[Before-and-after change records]
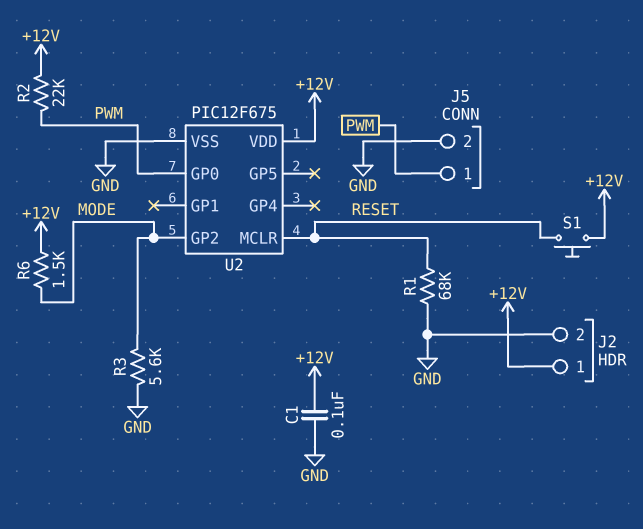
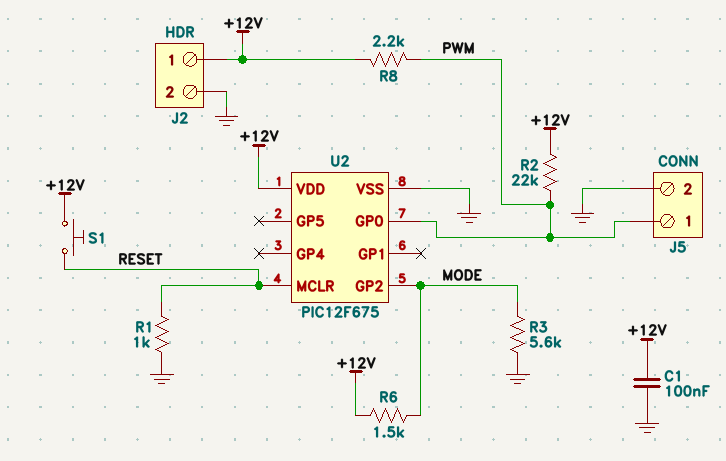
R1: 68k (GND, RESET) -> 1k (GND, RESET)
R8: none -> 2.2k (+12V, PWM)

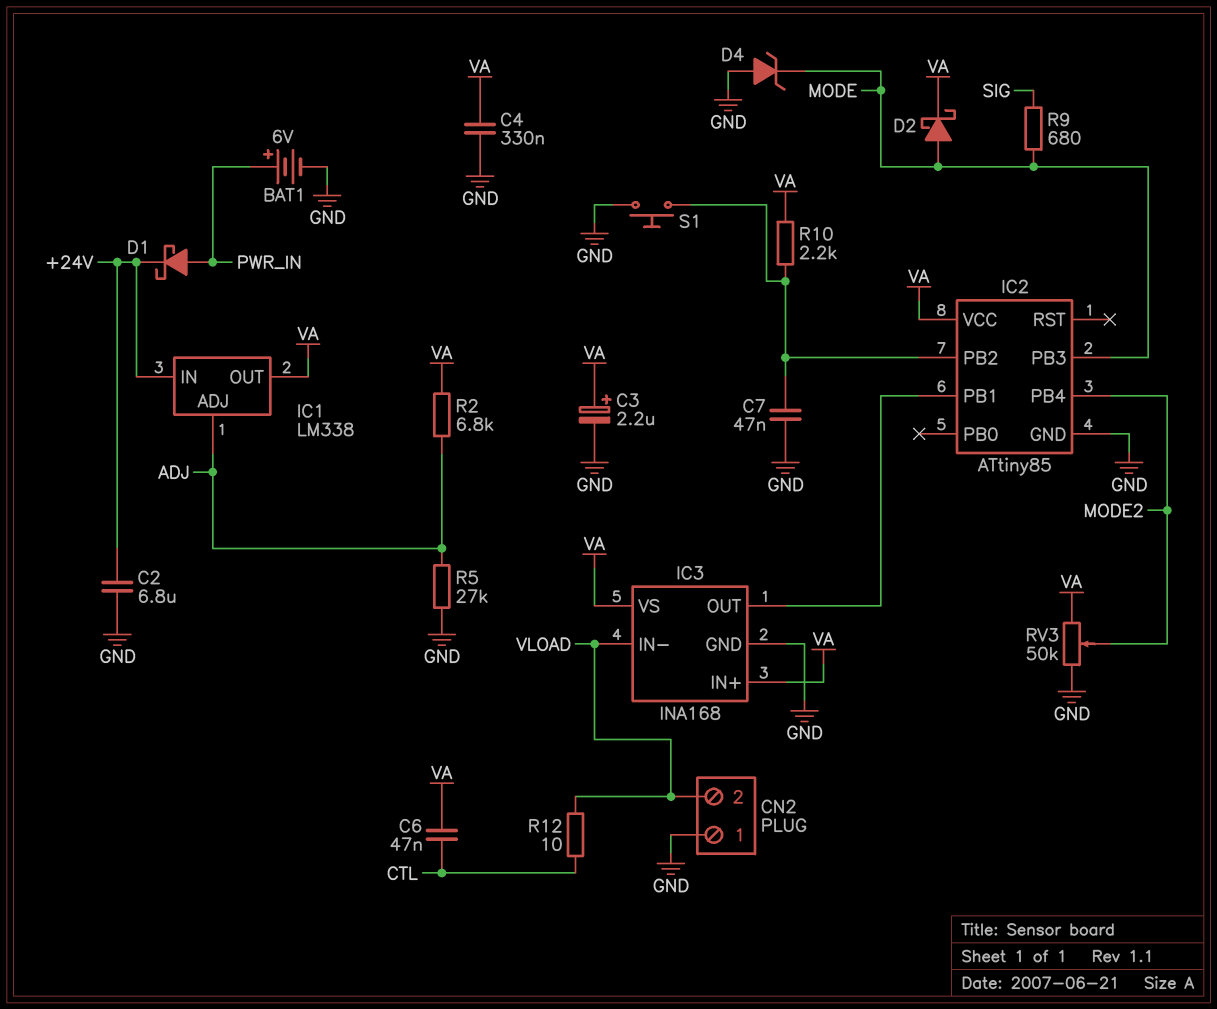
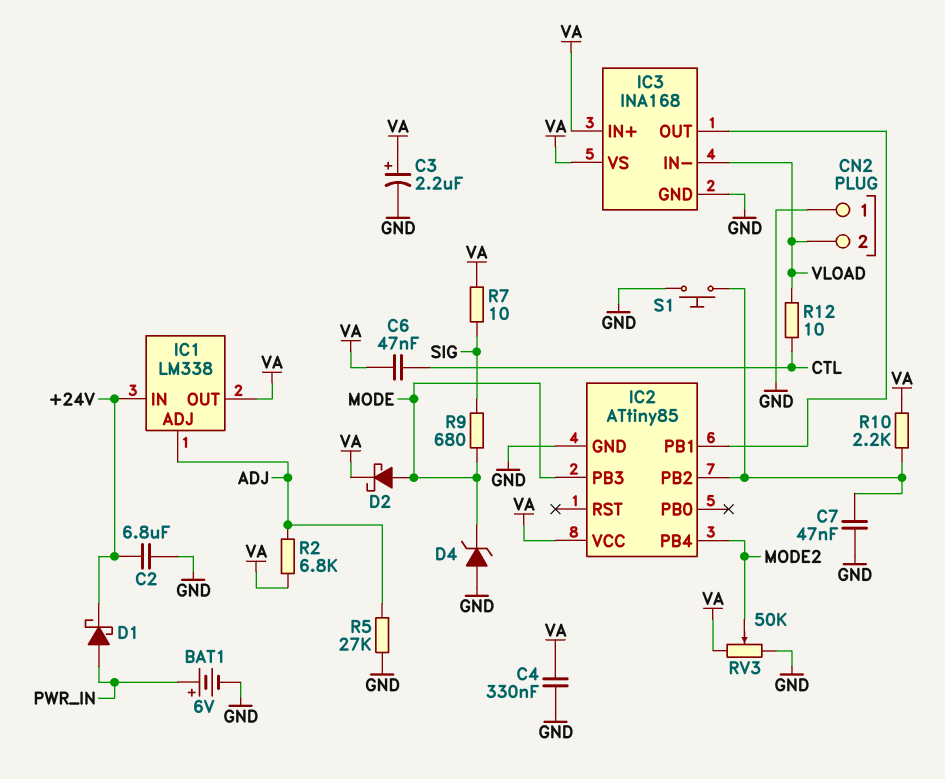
R7: none -> 10 (SIG, VA)

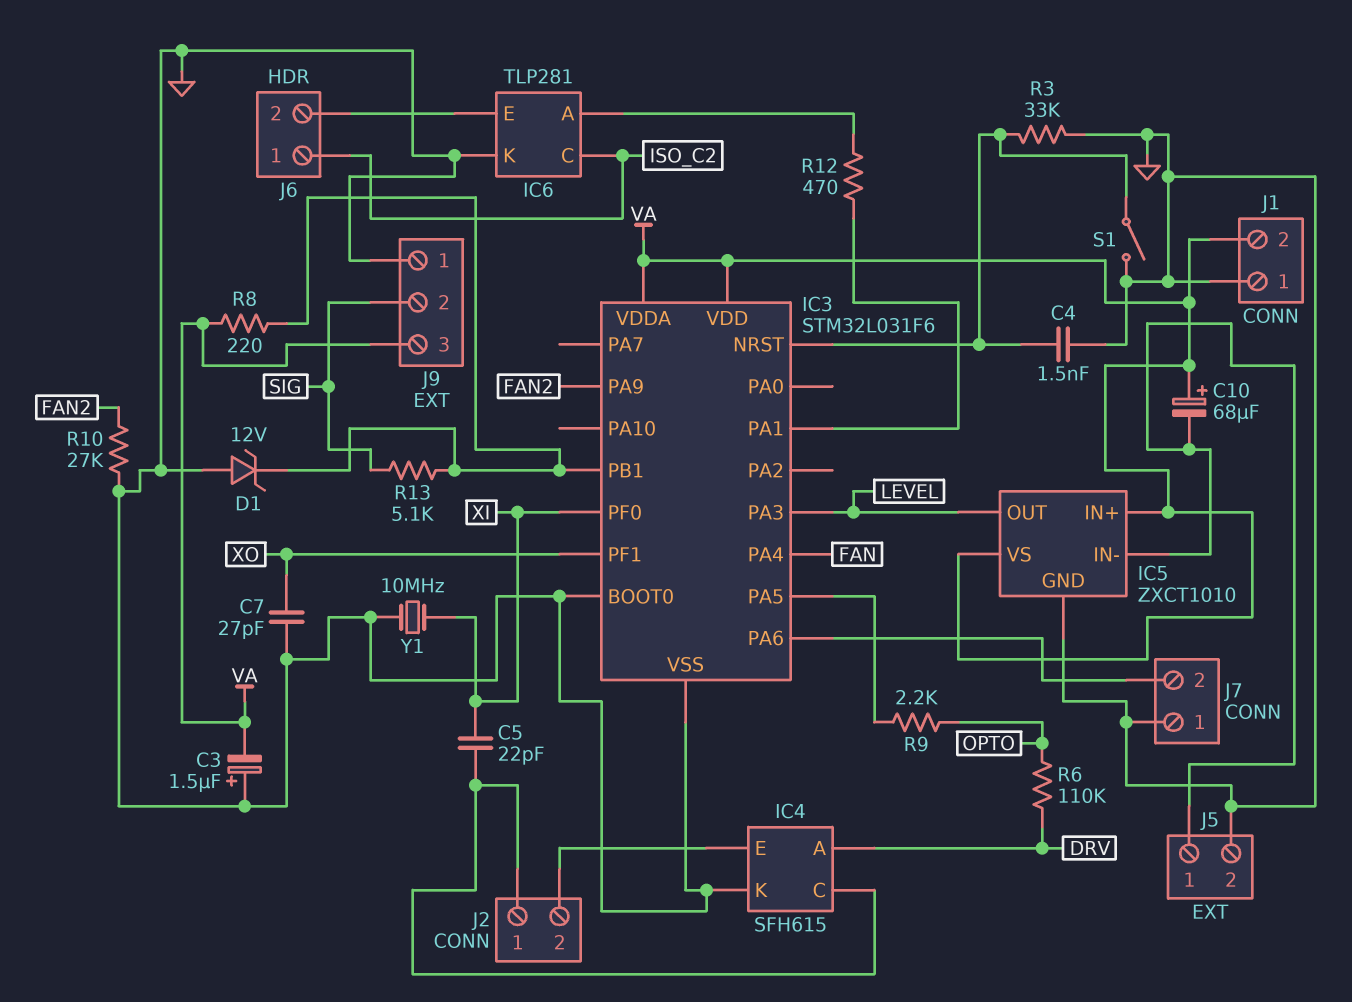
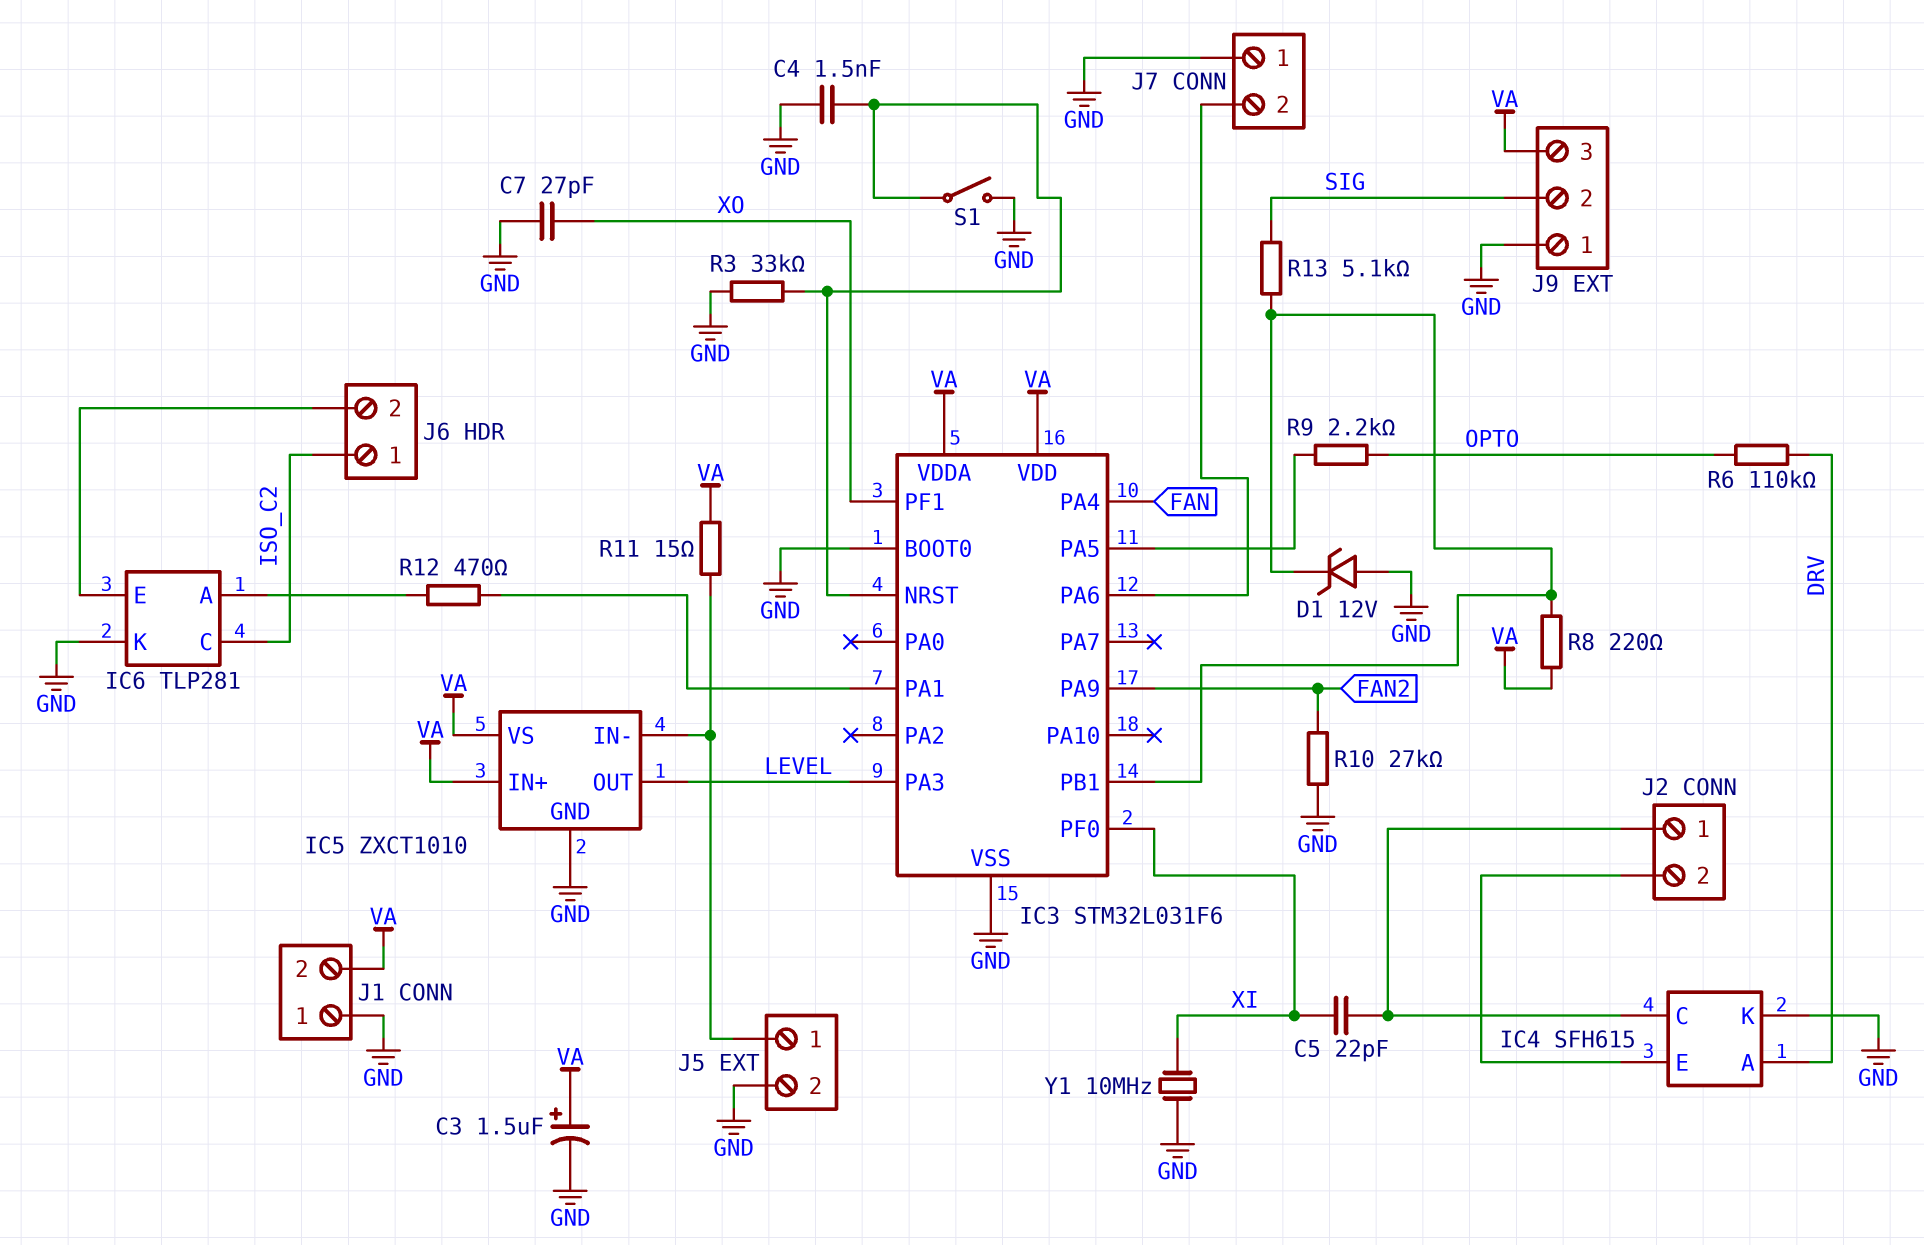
C3: 1.5uF (plus GND, minus VA) -> 1.5uF (plus VA, minus GND)
C10: 68uF (plus VA, minus IC5/IN-) -> none
R11: none -> 15 (IC5/IN-, VA)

● **WORK REQUIRED**:
Line count for the string "plus": please say how many lines in the entries above contain it, with no other words.

● **EXERCISE SOLUTION**:
2